*** Data for this exercise Section Begins ***

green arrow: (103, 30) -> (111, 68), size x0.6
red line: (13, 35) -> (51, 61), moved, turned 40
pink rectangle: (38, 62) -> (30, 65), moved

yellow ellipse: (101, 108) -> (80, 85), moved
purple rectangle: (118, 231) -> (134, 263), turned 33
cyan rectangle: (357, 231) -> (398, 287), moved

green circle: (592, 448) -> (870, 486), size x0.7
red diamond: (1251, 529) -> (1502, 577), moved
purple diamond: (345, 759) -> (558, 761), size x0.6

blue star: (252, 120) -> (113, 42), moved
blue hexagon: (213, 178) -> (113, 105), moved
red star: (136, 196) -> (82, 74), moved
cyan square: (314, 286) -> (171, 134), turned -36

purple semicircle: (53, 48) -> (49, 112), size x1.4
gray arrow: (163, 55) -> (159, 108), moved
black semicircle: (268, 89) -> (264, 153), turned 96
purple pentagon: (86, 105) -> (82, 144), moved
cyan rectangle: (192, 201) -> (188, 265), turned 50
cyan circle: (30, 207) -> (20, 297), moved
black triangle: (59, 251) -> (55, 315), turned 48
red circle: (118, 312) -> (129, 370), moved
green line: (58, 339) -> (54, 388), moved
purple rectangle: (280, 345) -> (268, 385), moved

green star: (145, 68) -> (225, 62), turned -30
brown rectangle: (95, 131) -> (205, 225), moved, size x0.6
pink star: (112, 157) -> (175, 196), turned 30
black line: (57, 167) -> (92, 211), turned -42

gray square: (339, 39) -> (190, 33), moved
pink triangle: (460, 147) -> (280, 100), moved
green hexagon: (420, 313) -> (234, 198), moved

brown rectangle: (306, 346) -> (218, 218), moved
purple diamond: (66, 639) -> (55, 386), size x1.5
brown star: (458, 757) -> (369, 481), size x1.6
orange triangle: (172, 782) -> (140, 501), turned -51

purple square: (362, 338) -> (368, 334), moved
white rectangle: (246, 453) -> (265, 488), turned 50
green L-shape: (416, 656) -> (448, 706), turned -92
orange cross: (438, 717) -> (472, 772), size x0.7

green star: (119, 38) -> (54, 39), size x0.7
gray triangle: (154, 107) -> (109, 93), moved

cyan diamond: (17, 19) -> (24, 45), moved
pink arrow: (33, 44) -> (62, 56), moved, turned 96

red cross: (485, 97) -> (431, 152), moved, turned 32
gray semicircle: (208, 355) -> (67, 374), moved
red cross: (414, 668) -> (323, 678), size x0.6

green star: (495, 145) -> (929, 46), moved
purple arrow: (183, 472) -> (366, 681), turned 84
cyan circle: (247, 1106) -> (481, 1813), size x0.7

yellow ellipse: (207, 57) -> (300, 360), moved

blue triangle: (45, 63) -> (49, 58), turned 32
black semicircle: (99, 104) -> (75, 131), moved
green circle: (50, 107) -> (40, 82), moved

*** Data for this exercise Section Ends ***

- _The problem_
Copy out all lines above holding "cross".

- _Exercise solution_
orange cross: (438, 717) -> (472, 772), size x0.7
red cross: (485, 97) -> (431, 152), moved, turned 32
red cross: (414, 668) -> (323, 678), size x0.6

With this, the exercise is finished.